------ Data for this exercise ------
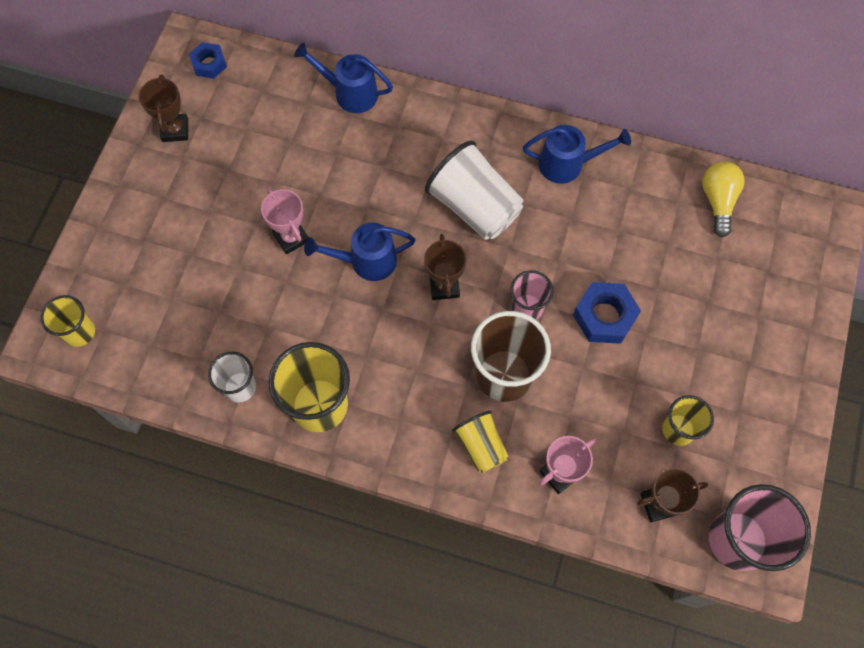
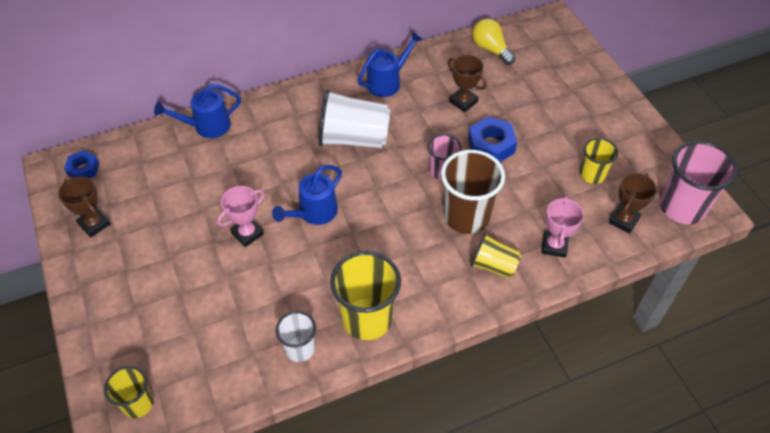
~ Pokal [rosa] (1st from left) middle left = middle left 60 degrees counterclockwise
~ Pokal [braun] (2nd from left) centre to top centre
------
------ Data for this exercise ------
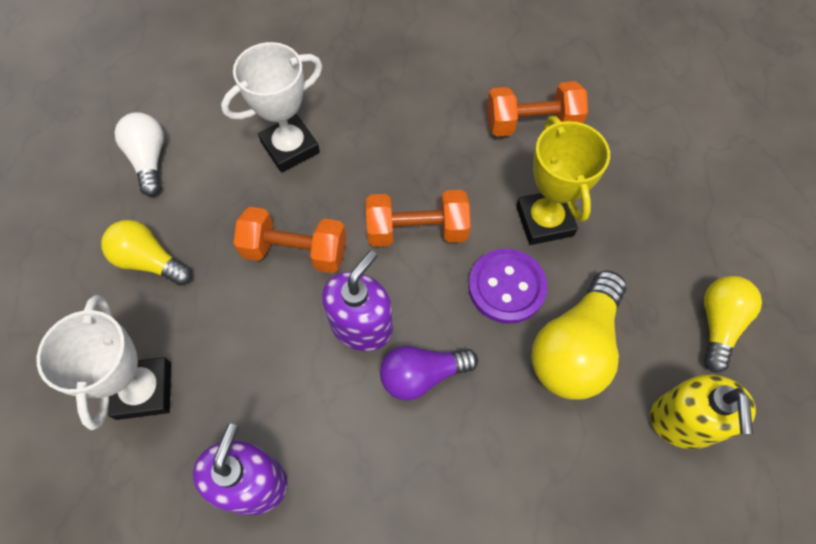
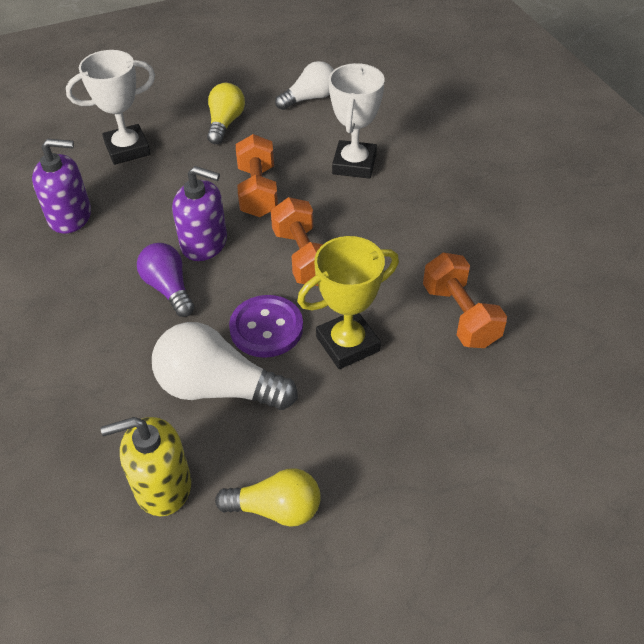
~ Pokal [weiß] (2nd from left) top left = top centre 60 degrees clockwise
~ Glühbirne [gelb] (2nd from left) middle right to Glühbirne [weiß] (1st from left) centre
------
Requirement
After locating the line with "60 degrees counterclockwise" in the material above, return it and each line after it exactly, ending at the line with "to top centre".

Task answer
~ Pokal [rosa] (1st from left) middle left = middle left 60 degrees counterclockwise
~ Pokal [braun] (2nd from left) centre to top centre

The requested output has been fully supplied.